◆ **Provided data**
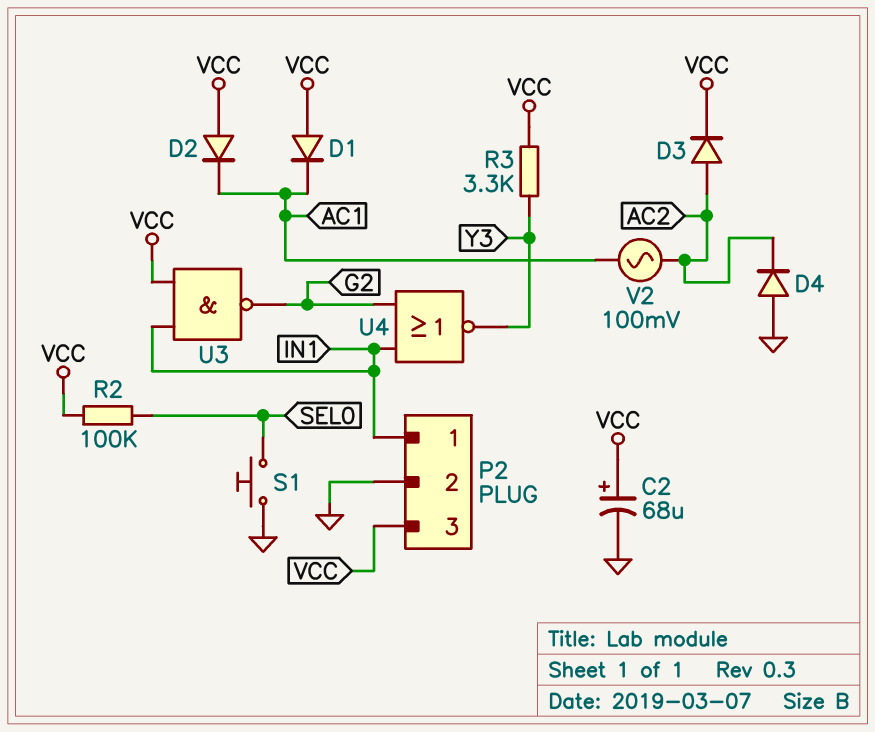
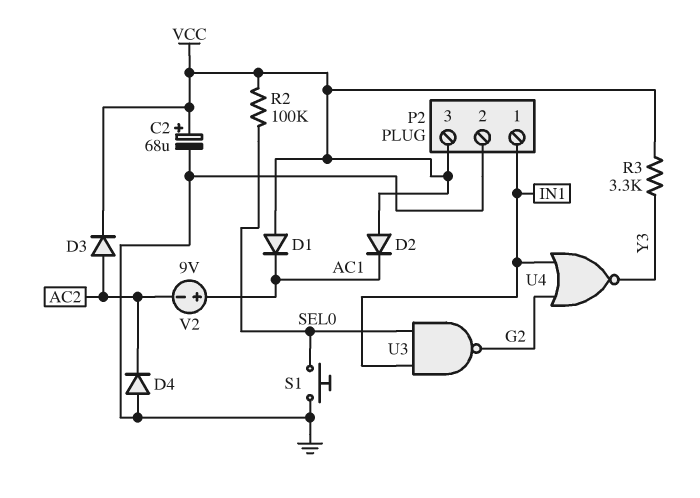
U3: NAND (in IN1, in VCC, out G2) -> NAND (in IN1, in SEL0, out G2)
V2: AC 100mV (AC1, AC2) -> 9V (plus AC1, minus AC2)

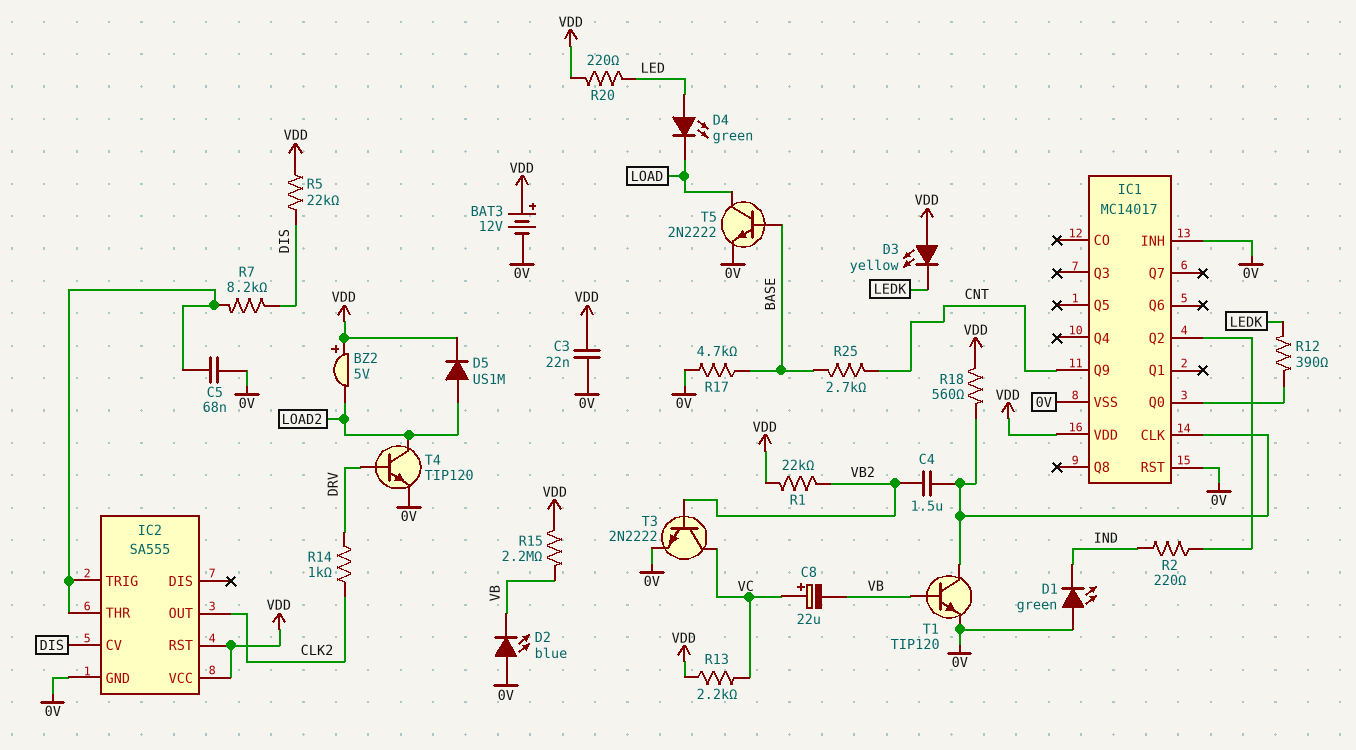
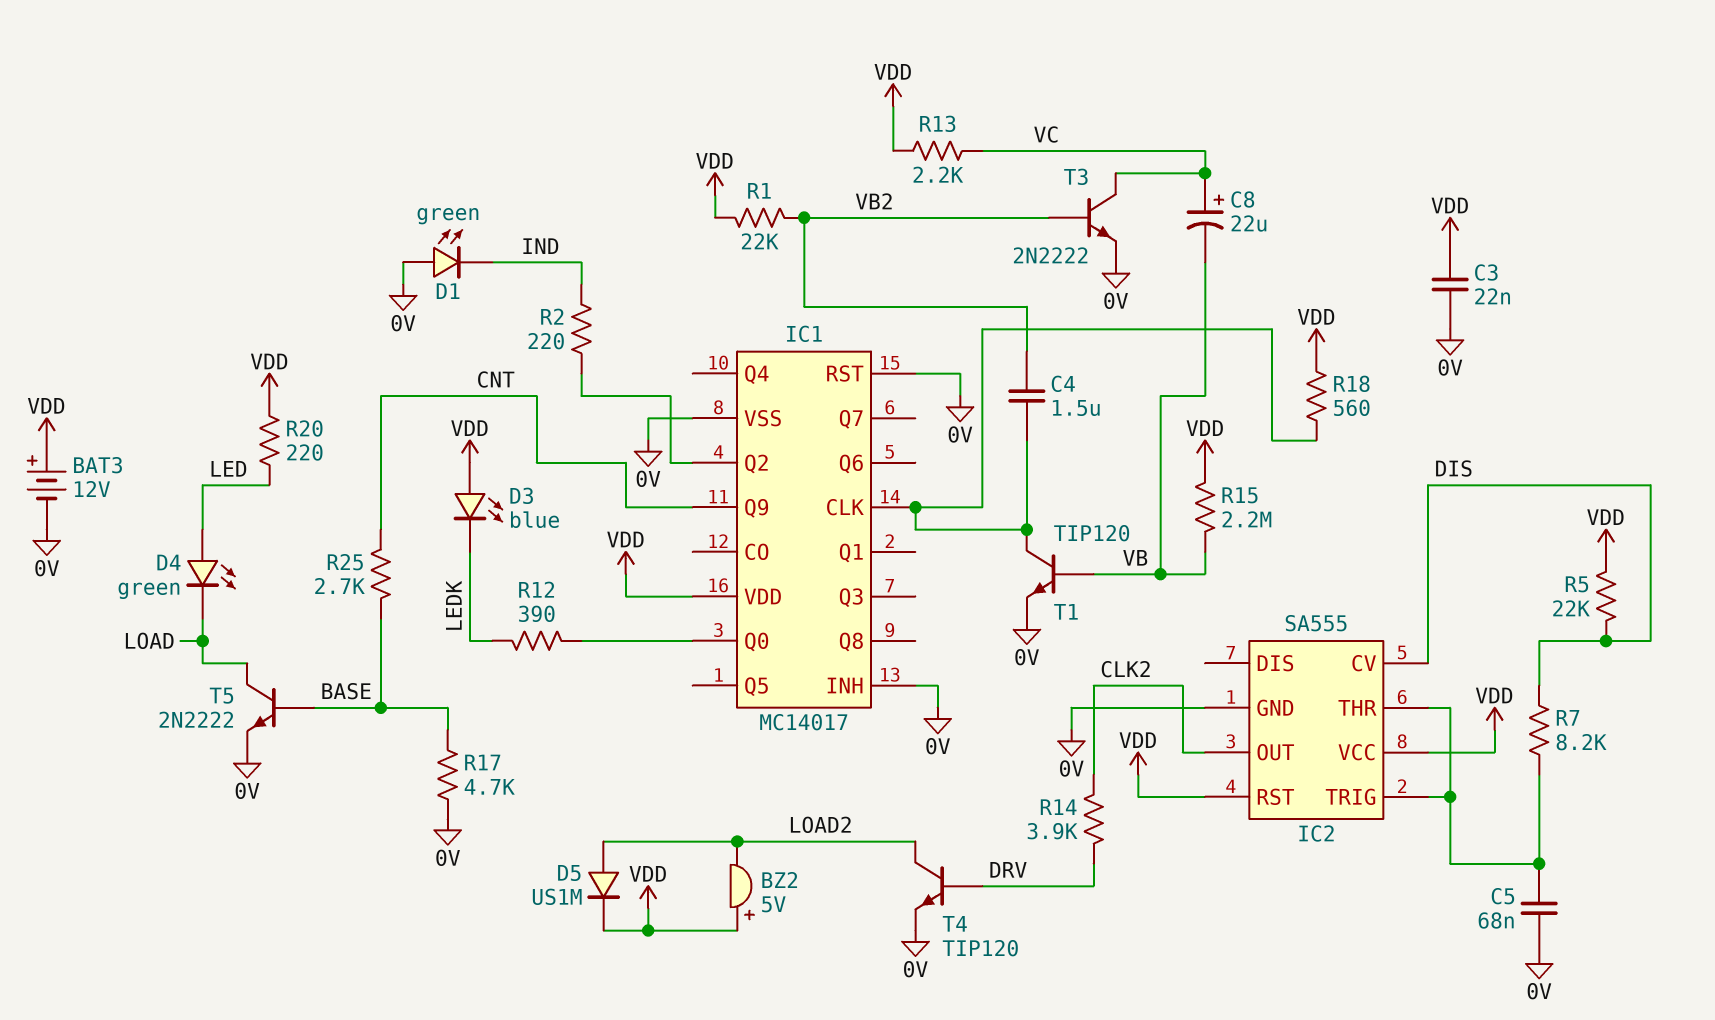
D2: LED blue (A 0V, K VB) -> none
D3: LED yellow (A VDD, K LEDK) -> LED blue (A VDD, K LEDK)
R14: 1k (CLK2, DRV) -> 3.9k (CLK2, DRV)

◆ **The task**
The data is to be restated word for word, with any pictures set aside.

◆ **Result of the task**
U3: NAND (in IN1, in VCC, out G2) -> NAND (in IN1, in SEL0, out G2)
V2: AC 100mV (AC1, AC2) -> 9V (plus AC1, minus AC2)

D2: LED blue (A 0V, K VB) -> none
D3: LED yellow (A VDD, K LEDK) -> LED blue (A VDD, K LEDK)
R14: 1k (CLK2, DRV) -> 3.9k (CLK2, DRV)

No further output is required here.